Could you copy the listing below word for word, leaving out the pictures?

* START MATERIAL SUPPLIED *

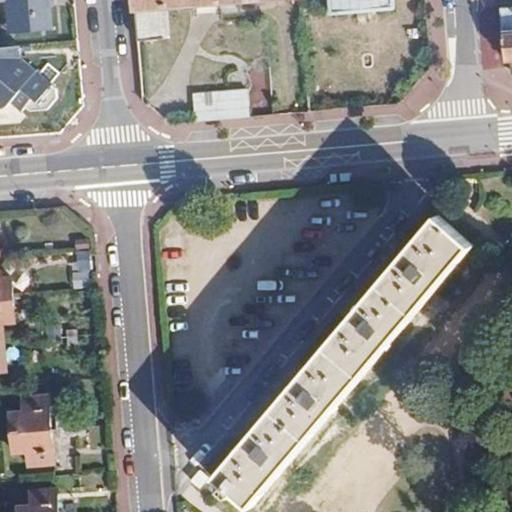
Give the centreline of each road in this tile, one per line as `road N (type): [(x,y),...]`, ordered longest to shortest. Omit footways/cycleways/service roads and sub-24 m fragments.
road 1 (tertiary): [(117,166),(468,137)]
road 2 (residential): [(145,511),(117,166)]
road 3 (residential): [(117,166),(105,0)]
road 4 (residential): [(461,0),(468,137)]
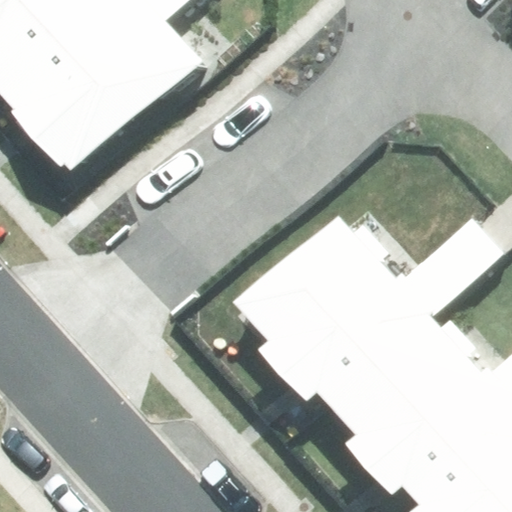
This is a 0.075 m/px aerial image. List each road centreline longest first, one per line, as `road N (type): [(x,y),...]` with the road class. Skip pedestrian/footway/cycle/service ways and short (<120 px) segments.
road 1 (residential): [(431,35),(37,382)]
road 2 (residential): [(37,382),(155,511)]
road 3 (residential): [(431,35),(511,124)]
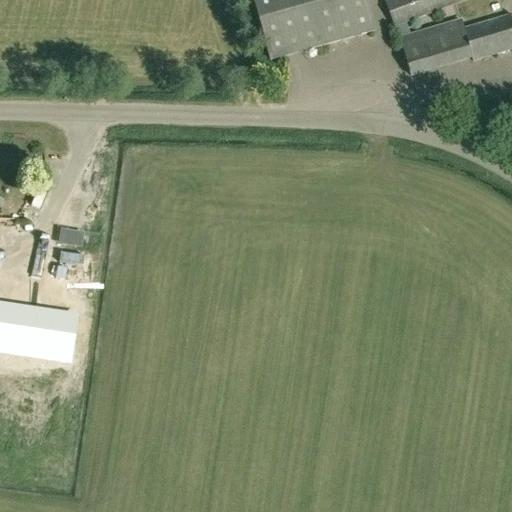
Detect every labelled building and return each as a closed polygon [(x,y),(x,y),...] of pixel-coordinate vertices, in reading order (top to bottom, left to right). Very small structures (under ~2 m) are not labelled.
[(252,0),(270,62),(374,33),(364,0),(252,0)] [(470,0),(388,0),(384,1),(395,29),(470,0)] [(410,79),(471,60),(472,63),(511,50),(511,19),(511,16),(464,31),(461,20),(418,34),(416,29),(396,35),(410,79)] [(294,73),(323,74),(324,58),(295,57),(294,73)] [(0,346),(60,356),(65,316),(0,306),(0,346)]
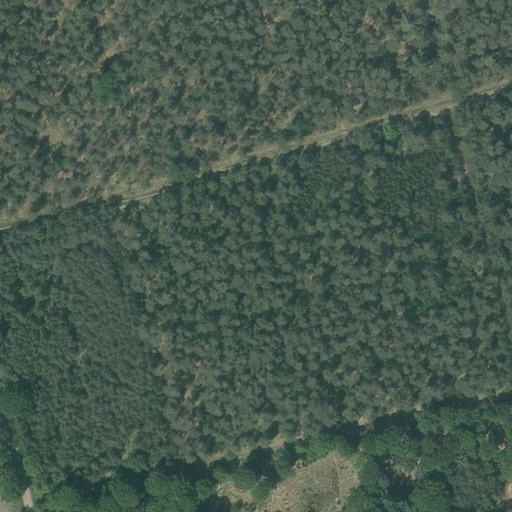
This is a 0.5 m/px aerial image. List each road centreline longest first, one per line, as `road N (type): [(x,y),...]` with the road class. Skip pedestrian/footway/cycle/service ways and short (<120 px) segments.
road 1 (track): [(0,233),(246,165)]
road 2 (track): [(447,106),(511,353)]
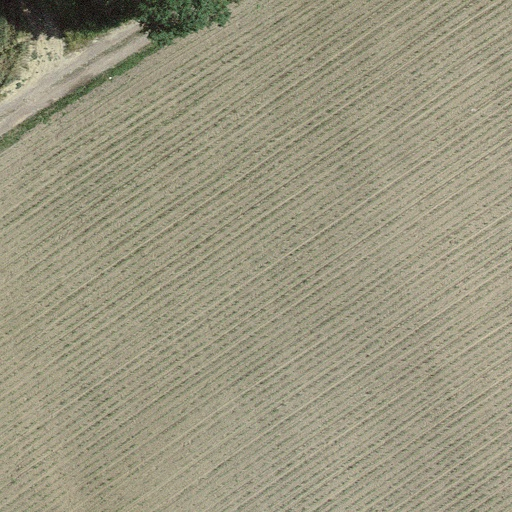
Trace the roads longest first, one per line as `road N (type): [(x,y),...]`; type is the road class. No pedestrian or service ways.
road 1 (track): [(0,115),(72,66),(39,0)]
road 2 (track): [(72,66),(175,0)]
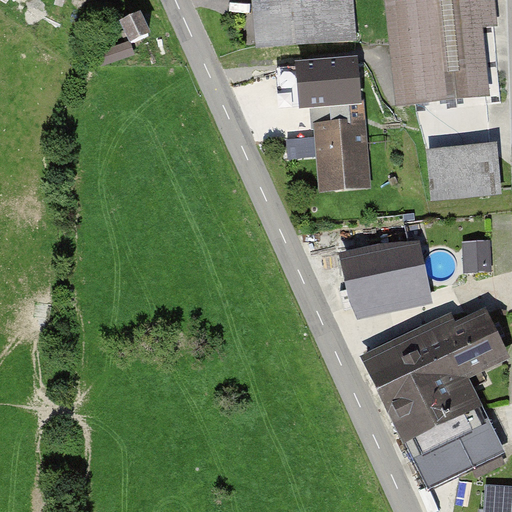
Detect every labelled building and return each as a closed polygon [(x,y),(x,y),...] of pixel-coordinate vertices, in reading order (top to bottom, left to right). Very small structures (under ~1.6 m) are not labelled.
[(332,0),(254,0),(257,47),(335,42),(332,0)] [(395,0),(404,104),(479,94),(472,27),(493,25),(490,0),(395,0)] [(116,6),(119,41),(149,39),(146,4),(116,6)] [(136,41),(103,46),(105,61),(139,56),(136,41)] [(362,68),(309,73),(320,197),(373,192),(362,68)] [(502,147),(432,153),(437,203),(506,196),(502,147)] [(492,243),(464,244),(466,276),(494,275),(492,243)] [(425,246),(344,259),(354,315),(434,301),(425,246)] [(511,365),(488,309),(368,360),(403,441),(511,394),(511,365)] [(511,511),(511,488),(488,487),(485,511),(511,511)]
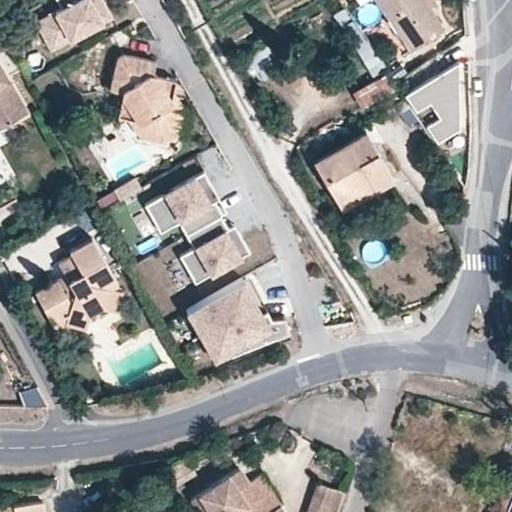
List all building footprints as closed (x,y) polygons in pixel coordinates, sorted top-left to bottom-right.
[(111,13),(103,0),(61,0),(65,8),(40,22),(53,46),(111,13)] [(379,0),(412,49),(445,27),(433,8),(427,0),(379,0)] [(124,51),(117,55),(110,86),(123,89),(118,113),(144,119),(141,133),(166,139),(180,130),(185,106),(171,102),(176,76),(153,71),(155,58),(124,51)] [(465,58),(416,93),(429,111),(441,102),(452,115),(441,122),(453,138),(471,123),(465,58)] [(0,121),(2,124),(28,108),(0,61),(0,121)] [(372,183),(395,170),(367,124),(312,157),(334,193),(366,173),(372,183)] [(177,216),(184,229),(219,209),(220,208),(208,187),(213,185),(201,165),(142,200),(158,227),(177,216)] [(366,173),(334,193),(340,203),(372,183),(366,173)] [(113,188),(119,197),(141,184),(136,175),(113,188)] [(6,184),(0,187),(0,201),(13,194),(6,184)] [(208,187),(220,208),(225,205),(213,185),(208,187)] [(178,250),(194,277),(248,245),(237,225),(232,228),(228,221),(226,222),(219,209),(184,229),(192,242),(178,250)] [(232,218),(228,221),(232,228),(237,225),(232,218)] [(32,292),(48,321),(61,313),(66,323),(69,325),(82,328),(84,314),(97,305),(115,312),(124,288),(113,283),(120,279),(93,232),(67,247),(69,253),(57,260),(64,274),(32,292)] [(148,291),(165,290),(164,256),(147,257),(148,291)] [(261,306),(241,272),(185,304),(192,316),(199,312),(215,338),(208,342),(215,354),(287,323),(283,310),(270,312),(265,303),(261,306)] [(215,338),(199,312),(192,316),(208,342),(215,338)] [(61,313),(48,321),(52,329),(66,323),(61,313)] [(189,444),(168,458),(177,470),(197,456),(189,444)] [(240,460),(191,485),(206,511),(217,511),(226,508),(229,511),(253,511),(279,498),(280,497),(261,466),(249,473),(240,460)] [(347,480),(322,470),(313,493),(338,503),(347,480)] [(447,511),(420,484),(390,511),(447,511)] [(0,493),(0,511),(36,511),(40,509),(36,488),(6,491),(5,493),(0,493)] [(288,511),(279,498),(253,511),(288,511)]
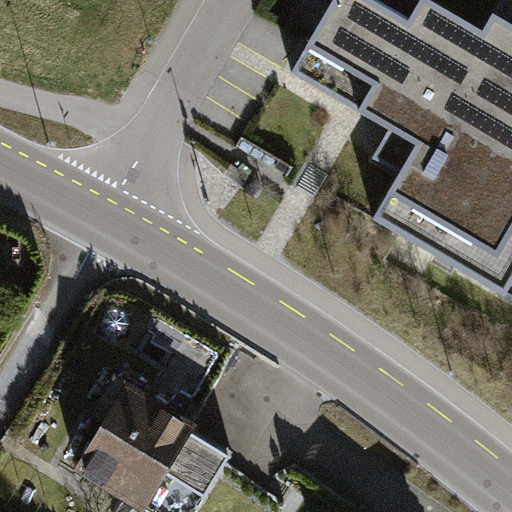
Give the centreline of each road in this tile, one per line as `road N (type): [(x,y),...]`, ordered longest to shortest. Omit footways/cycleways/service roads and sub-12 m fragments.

* END MATERIAL SUPPLIED *

__ANSWER TO THIS EXERCISE__:
Give the centreline of each road in this tile, one per line as `road N (type): [(x,y),...]`, ordered longest to shortest. Omit footways/cycleways/service roads and sub-24 m fragments.
road 1 (tertiary): [(117,166),(468,137)]
road 2 (residential): [(145,511),(117,166)]
road 3 (residential): [(117,166),(105,0)]
road 4 (residential): [(461,0),(468,137)]
This is a 0.075 m/px aerial image. List each road centreline longest first, one per line, as `road N (type): [(x,y),...]` with the road class. Skip pedestrian/footway/cycle/service ways and short (<120 px) segments.
road 1 (residential): [(431,35),(37,382)]
road 2 (residential): [(37,382),(155,511)]
road 3 (residential): [(431,35),(511,124)]
Detect every labelled building and return each as a closed polygon [(x,y),(x,y),...] of pixel-coordinate vertices, in reading order (top to bottom, left to right). Very small structures (under ~2 m) are not labelled.
[(252,0),(270,62),(374,33),(364,0),(252,0)] [(470,0),(388,0),(384,1),(395,29),(470,0)] [(410,79),(471,60),(472,63),(511,50),(511,19),(511,16),(464,31),(461,20),(418,34),(416,29),(396,35),(410,79)] [(294,73),(323,74),(324,58),(295,57),(294,73)] [(0,346),(60,356),(65,316),(0,306),(0,346)]
This is a 0.5 m/px aerial image. List each road centreline longest first, one per line, as `road N (type): [(x,y),...]` with the road class. Skip pedestrian/footway/cycle/service ways and short (<120 px) segments.
road 1 (track): [(0,233),(246,165)]
road 2 (track): [(447,106),(511,353)]
Trace the roads longest first, one per line as `road N (type): [(x,y),...]`; type is the road class. No pedestrian or service ways.
road 1 (track): [(0,115),(72,66),(39,0)]
road 2 (track): [(72,66),(175,0)]
Detect every labelled building and return each as a closed polygon [(x,y),(x,y),...] of pixel-coordinate vertices, in reading order (top to bottom, left to right). Very small structures (under ~1.6 m) are not labelled.
[(332,0),(254,0),(257,47),(335,42),(332,0)] [(395,0),(404,104),(479,94),(472,27),(493,25),(490,0),(395,0)] [(116,6),(119,41),(149,39),(146,4),(116,6)] [(136,41),(103,46),(105,61),(139,56),(136,41)] [(362,68),(309,73),(320,197),(373,192),(362,68)] [(502,147),(432,153),(437,203),(506,196),(502,147)] [(492,243),(464,244),(466,276),(494,275),(492,243)] [(425,246),(344,259),(354,315),(434,301),(425,246)] [(511,365),(488,309),(368,360),(403,441),(511,394),(511,365)] [(511,511),(511,488),(488,487),(485,511),(511,511)]
List all building footprints as closed (x,y) polygons in pixel coordinates, sorted top-left to bottom-right.
[(111,13),(103,0),(61,0),(65,8),(40,22),(53,46),(111,13)] [(379,0),(412,49),(445,27),(433,8),(427,0),(379,0)] [(124,51),(117,55),(110,86),(123,89),(118,113),(144,119),(141,133),(166,139),(180,130),(185,106),(171,102),(176,76),(153,71),(155,58),(124,51)] [(465,58),(416,93),(429,111),(441,102),(452,115),(441,122),(453,138),(471,123),(465,58)] [(0,121),(2,124),(28,108),(0,61),(0,121)] [(372,183),(395,170),(367,124),(312,157),(334,193),(366,173),(372,183)] [(177,216),(184,229),(219,209),(220,208),(208,187),(213,185),(201,165),(142,200),(158,227),(177,216)] [(366,173),(334,193),(340,203),(372,183),(366,173)] [(113,188),(119,197),(141,184),(136,175),(113,188)] [(6,184),(0,187),(0,201),(13,194),(6,184)] [(208,187),(220,208),(225,205),(213,185),(208,187)] [(178,250),(194,277),(248,245),(237,225),(232,228),(228,221),(226,222),(219,209),(184,229),(192,242),(178,250)] [(232,218),(228,221),(232,228),(237,225),(232,218)] [(32,292),(48,321),(61,313),(66,323),(69,325),(82,328),(84,314),(97,305),(115,312),(124,288),(113,283),(120,279),(93,232),(67,247),(69,253),(57,260),(64,274),(32,292)] [(148,291),(165,290),(164,256),(147,257),(148,291)] [(261,306),(241,272),(185,304),(192,316),(199,312),(215,338),(208,342),(215,354),(287,323),(283,310),(270,312),(265,303),(261,306)] [(215,338),(199,312),(192,316),(208,342),(215,338)] [(61,313),(48,321),(52,329),(66,323),(61,313)] [(189,444),(168,458),(177,470),(197,456),(189,444)] [(240,460),(191,485),(206,511),(217,511),(226,508),(229,511),(253,511),(279,498),(280,497),(261,466),(249,473),(240,460)] [(347,480),(322,470),(313,493),(338,503),(347,480)] [(447,511),(420,484),(390,511),(447,511)] [(0,493),(0,511),(36,511),(40,509),(36,488),(6,491),(5,493),(0,493)] [(288,511),(279,498),(253,511),(288,511)]
Give the centreline of each road in this tile, one per line as `road N (type): [(x,y),...]`, ordered longest to shortest. Omit footways/cycleways/service roads and sub-12 m fragments.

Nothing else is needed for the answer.